■ **WHAT TO DO**:
Retype the material that follows, keeping every word as it is.

— Start STORED ROWS —

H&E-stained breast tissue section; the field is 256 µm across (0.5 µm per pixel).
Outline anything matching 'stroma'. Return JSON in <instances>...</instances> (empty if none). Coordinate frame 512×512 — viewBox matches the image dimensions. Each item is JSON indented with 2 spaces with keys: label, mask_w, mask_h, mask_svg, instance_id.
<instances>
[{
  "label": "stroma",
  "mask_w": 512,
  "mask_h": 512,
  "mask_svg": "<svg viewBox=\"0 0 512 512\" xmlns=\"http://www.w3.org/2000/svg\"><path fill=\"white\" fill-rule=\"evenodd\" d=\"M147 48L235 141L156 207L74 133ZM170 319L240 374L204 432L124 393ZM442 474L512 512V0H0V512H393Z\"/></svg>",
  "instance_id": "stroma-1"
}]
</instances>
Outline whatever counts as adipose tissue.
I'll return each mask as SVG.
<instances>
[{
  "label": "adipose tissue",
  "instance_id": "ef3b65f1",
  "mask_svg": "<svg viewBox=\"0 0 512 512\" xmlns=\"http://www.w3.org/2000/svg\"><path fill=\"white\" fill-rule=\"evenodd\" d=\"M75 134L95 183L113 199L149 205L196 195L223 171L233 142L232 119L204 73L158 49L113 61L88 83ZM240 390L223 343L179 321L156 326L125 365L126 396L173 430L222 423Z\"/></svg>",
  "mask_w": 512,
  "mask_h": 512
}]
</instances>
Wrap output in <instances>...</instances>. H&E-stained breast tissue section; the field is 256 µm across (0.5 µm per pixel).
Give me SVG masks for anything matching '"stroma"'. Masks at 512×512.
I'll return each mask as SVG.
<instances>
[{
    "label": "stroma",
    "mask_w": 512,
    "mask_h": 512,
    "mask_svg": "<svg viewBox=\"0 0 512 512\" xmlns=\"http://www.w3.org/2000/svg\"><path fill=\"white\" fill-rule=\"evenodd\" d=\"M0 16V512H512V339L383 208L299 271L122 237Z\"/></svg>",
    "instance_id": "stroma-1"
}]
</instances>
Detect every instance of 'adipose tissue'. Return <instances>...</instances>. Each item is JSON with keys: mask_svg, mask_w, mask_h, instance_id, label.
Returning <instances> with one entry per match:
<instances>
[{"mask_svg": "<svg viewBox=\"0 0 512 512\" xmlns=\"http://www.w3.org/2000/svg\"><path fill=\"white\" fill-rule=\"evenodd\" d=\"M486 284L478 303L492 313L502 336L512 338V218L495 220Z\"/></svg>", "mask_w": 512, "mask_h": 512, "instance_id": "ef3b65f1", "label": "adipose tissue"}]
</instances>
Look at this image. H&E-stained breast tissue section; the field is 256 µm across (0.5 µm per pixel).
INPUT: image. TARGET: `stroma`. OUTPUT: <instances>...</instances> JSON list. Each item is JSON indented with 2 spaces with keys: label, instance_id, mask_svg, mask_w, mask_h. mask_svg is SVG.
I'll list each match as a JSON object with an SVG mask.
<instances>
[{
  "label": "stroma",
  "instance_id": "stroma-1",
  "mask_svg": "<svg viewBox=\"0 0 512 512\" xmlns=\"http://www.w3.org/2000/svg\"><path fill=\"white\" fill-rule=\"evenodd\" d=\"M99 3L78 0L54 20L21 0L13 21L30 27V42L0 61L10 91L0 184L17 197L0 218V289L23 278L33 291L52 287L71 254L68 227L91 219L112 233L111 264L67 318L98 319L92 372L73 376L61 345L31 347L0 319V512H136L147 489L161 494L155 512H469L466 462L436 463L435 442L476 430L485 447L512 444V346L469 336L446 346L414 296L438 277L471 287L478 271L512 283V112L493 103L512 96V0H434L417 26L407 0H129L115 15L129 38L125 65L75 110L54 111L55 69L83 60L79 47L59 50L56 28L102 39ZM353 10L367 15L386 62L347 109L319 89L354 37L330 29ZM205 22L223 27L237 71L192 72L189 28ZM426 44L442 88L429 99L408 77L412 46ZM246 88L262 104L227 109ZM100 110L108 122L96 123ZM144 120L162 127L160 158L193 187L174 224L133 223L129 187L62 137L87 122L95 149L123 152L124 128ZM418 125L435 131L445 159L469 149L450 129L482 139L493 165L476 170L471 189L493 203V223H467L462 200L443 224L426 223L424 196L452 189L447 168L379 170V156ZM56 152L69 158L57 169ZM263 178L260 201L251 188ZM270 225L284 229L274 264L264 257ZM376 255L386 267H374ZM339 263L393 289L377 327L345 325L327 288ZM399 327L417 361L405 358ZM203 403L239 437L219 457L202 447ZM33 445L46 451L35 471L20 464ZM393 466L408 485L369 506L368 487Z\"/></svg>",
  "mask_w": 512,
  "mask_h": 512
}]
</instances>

— End STORED ROWS —

■ **SOLUTION**:
H&E-stained breast tissue section; the field is 256 µm across (0.5 µm per pixel).
Outline anything matching 'stroma'. Return JSON in <instances>...</instances> (empty if none). Coordinate frame 512×512 — viewBox matches the image dimensions. Each item is JSON indented with 2 spaces with keys: label, mask_w, mask_h, mask_svg, instance_id.
<instances>
[{
  "label": "stroma",
  "mask_w": 512,
  "mask_h": 512,
  "mask_svg": "<svg viewBox=\"0 0 512 512\" xmlns=\"http://www.w3.org/2000/svg\"><path fill=\"white\" fill-rule=\"evenodd\" d=\"M147 48L235 141L156 207L74 133ZM170 319L240 374L204 432L124 393ZM442 474L512 512V0H0V512H393Z\"/></svg>",
  "instance_id": "stroma-1"
}]
</instances>
Outline whatever counts as adipose tissue.
I'll return each mask as SVG.
<instances>
[{
  "label": "adipose tissue",
  "instance_id": "ef3b65f1",
  "mask_svg": "<svg viewBox=\"0 0 512 512\" xmlns=\"http://www.w3.org/2000/svg\"><path fill=\"white\" fill-rule=\"evenodd\" d=\"M75 134L95 183L113 199L149 205L196 195L223 171L233 142L232 119L204 73L158 49L113 61L88 83ZM240 390L223 343L179 321L156 326L125 365L126 396L173 430L222 423Z\"/></svg>",
  "mask_w": 512,
  "mask_h": 512
}]
</instances>
Wrap output in <instances>...</instances>. H&E-stained breast tissue section; the field is 256 µm across (0.5 µm per pixel).
Give me SVG masks for anything matching '"stroma"'. Masks at 512×512.
I'll return each mask as SVG.
<instances>
[{
    "label": "stroma",
    "mask_w": 512,
    "mask_h": 512,
    "mask_svg": "<svg viewBox=\"0 0 512 512\" xmlns=\"http://www.w3.org/2000/svg\"><path fill=\"white\" fill-rule=\"evenodd\" d=\"M0 16V512H512V339L383 208L299 271L122 237Z\"/></svg>",
    "instance_id": "stroma-1"
}]
</instances>
Detect every instance of 'adipose tissue'. Return <instances>...</instances>. Each item is JSON with keys: mask_svg, mask_w, mask_h, instance_id, label.
Returning <instances> with one entry per match:
<instances>
[{"mask_svg": "<svg viewBox=\"0 0 512 512\" xmlns=\"http://www.w3.org/2000/svg\"><path fill=\"white\" fill-rule=\"evenodd\" d=\"M486 284L478 303L492 313L502 336L512 338V218L495 220Z\"/></svg>", "mask_w": 512, "mask_h": 512, "instance_id": "ef3b65f1", "label": "adipose tissue"}]
</instances>
Look at this image. H&E-stained breast tissue section; the field is 256 µm across (0.5 µm per pixel).
INPUT: image. TARGET: `stroma`. OUTPUT: <instances>...</instances> JSON list. Each item is JSON indented with 2 spaces with keys: label, instance_id, mask_svg, mask_w, mask_h. mask_svg is SVG.
I'll list each match as a JSON object with an SVG mask.
<instances>
[{
  "label": "stroma",
  "instance_id": "stroma-1",
  "mask_svg": "<svg viewBox=\"0 0 512 512\" xmlns=\"http://www.w3.org/2000/svg\"><path fill=\"white\" fill-rule=\"evenodd\" d=\"M99 3L78 0L54 20L21 0L13 21L30 27V42L0 61L10 91L0 184L17 197L0 218V289L23 278L33 291L52 287L71 254L68 227L91 219L112 233L111 264L67 318L98 319L92 372L73 376L61 345L31 347L0 319V512H136L147 489L161 494L155 512H469L466 462L436 463L435 442L476 430L485 447L512 444V346L469 336L446 346L414 296L438 277L471 287L478 271L512 283V112L493 103L512 96V0H434L417 26L407 0H129L115 15L129 38L125 65L75 110L54 111L55 69L83 60L79 47L59 50L56 28L102 39ZM353 10L367 15L386 62L347 109L319 89L354 37L330 29ZM205 22L223 27L237 71L192 72L189 28ZM426 44L442 88L429 99L408 77L412 46ZM246 88L262 104L227 109ZM100 110L108 122L96 123ZM144 120L162 127L160 158L193 187L174 224L133 223L129 187L62 137L87 122L95 149L123 152L124 128ZM418 125L435 131L445 159L469 149L450 129L482 139L493 165L476 170L471 189L493 203V223H467L462 200L443 224L426 223L424 196L452 189L447 168L379 170V156ZM56 152L69 158L57 169ZM263 178L260 201L251 188ZM270 225L284 229L274 264L264 257ZM376 255L386 267H374ZM339 263L393 289L377 327L345 325L327 288ZM399 327L417 361L405 358ZM203 403L239 437L219 457L202 447ZM33 445L46 451L35 471L20 464ZM393 466L408 485L369 506L368 487Z\"/></svg>",
  "mask_w": 512,
  "mask_h": 512
}]
</instances>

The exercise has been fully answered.